*** RECORDS PROVIDED ***
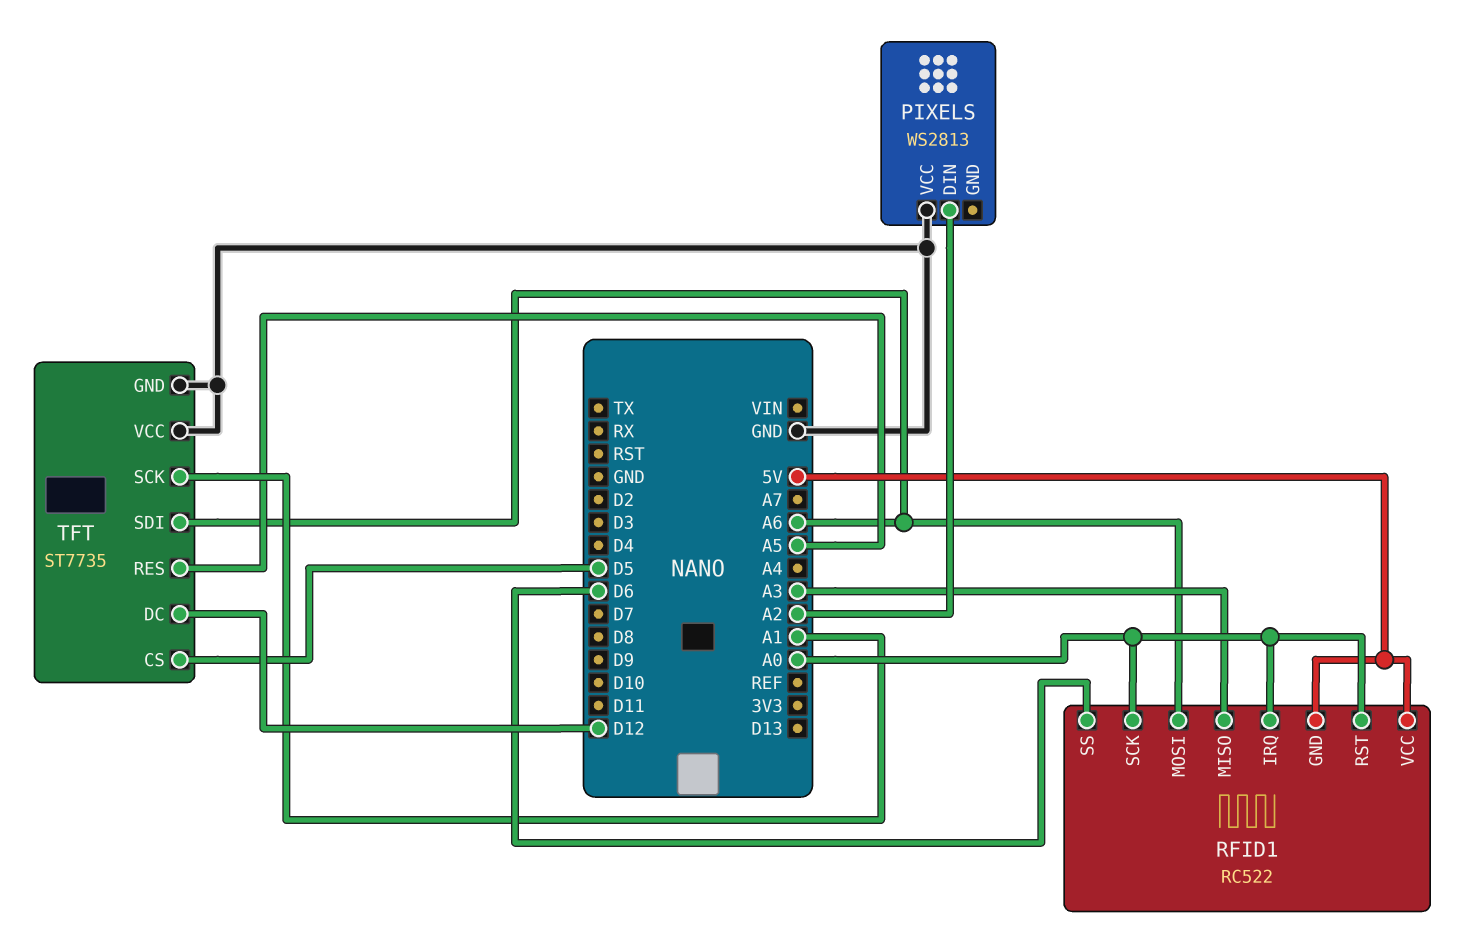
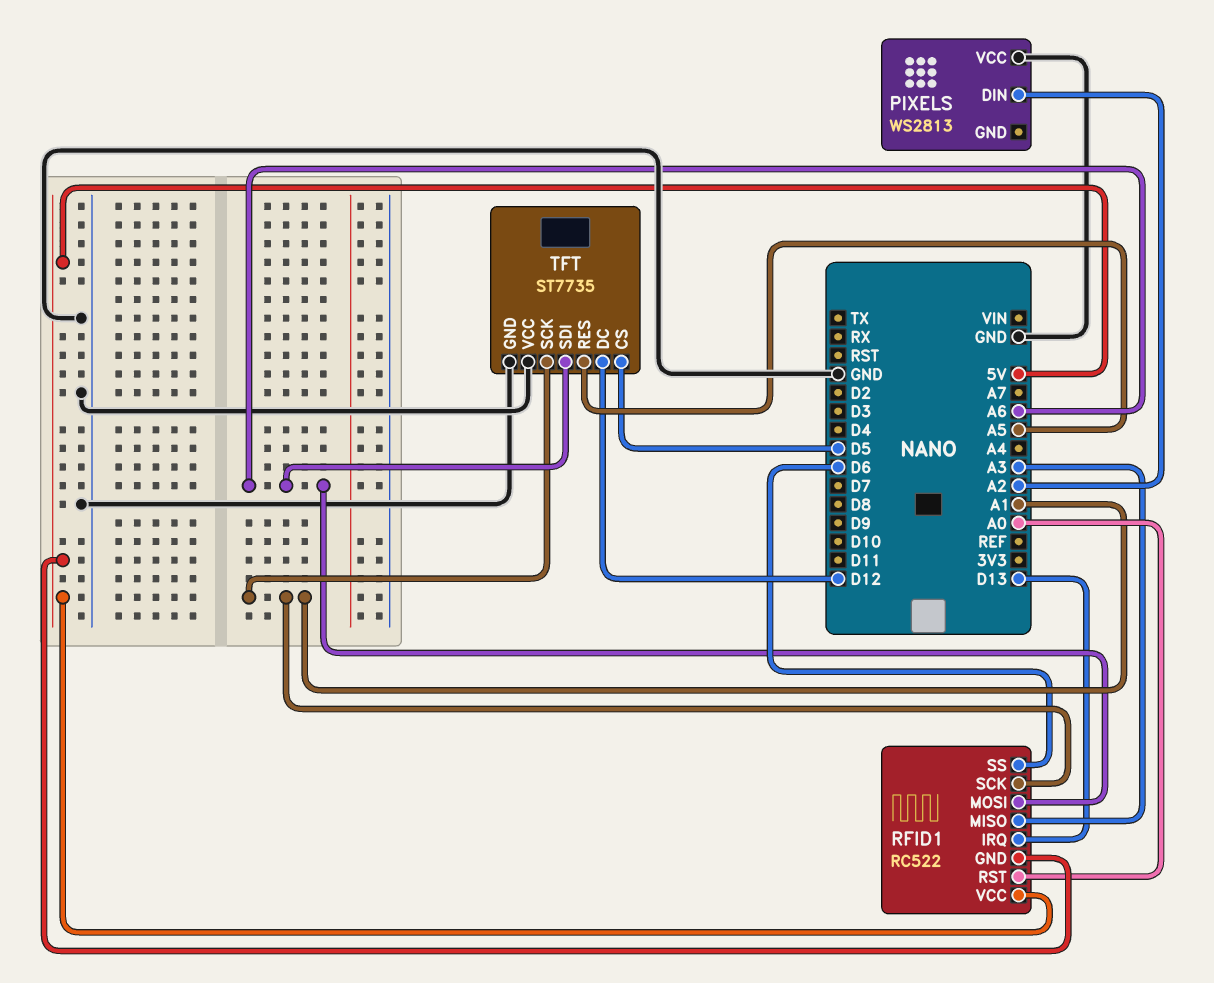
RFID1 pin IRQ: A0 -> D13
RFID1 pin SCK: A0 -> A1

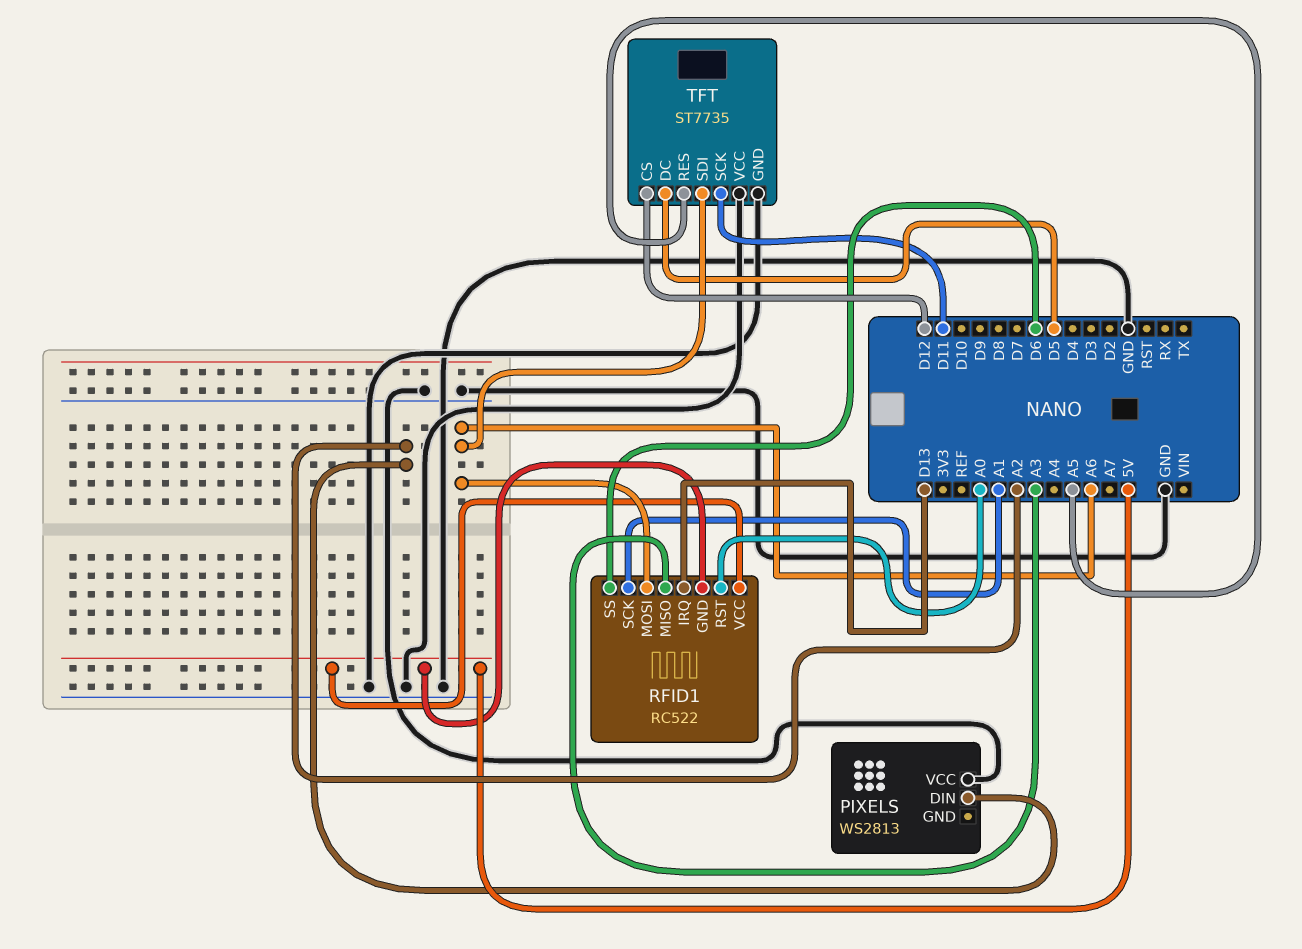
TFT pin CS: D5 -> D12
TFT pin DC: D12 -> D5
TFT pin SCK: A1 -> D11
*** End of RECORDS PROVIDED ***
Please transcribe word for word the lines from the one bearing "RFID1 pin SCK: A0 -> A1" through the last line of the records above, omitting the pictures.

■ RESPONSE TO THIS TASK ■
RFID1 pin SCK: A0 -> A1

TFT pin CS: D5 -> D12
TFT pin DC: D12 -> D5
TFT pin SCK: A1 -> D11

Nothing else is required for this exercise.